WHAT YOU NEED TO DO: Report each line of the entries that includes "blue" by copying it.
*** INPUT DATA ***
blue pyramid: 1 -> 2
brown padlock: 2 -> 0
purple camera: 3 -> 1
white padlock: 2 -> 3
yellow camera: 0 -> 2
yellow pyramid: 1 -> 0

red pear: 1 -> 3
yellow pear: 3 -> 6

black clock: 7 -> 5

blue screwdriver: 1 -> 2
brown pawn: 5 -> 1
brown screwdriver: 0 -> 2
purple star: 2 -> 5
*** End of INPUT DATA ***
*** INPUT DATA ***
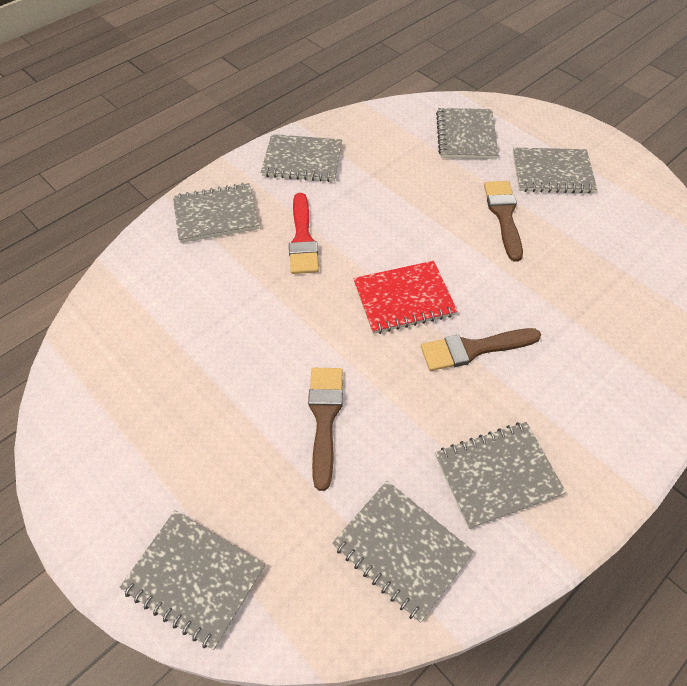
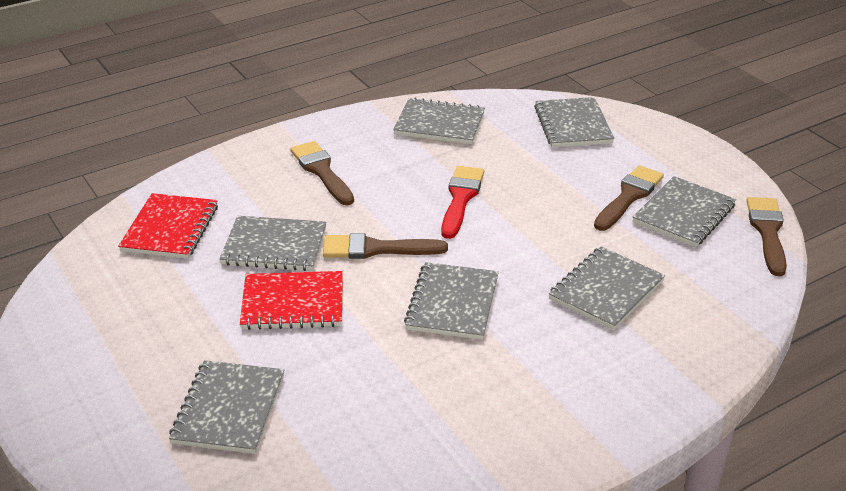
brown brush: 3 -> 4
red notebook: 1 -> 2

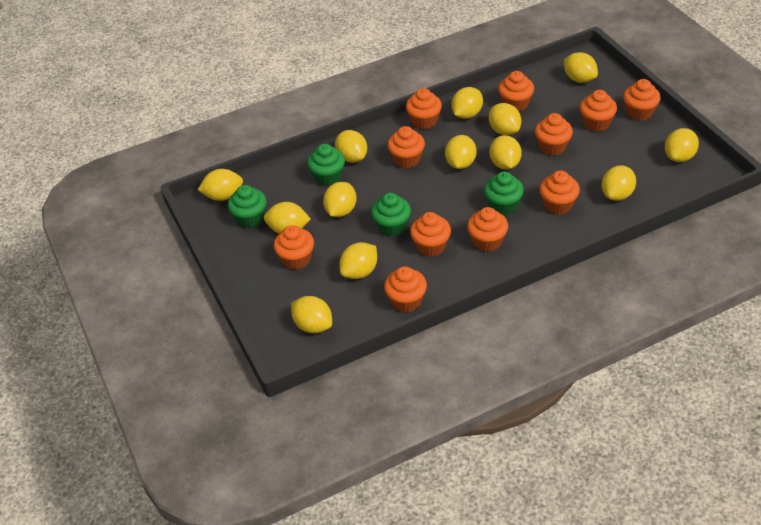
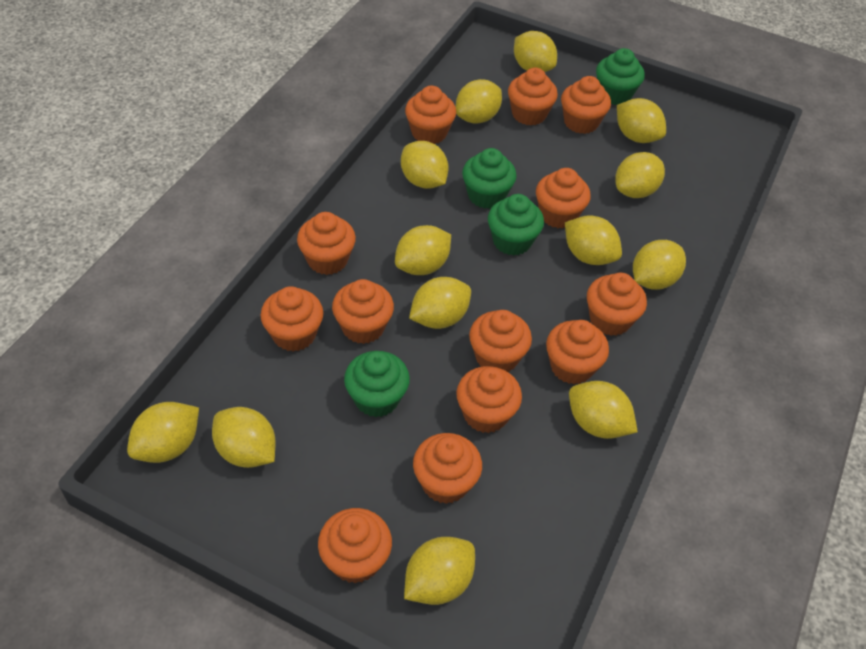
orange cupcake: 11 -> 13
*** End of INPUT DATA ***
*** INPUT DATA ***
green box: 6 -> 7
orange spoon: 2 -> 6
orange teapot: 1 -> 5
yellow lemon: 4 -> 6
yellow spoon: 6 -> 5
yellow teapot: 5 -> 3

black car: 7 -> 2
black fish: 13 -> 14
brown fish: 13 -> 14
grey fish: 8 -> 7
*** End of INPUT DATA ***
EXERCISE OUTPUT:
blue pyramid: 1 -> 2
blue screwdriver: 1 -> 2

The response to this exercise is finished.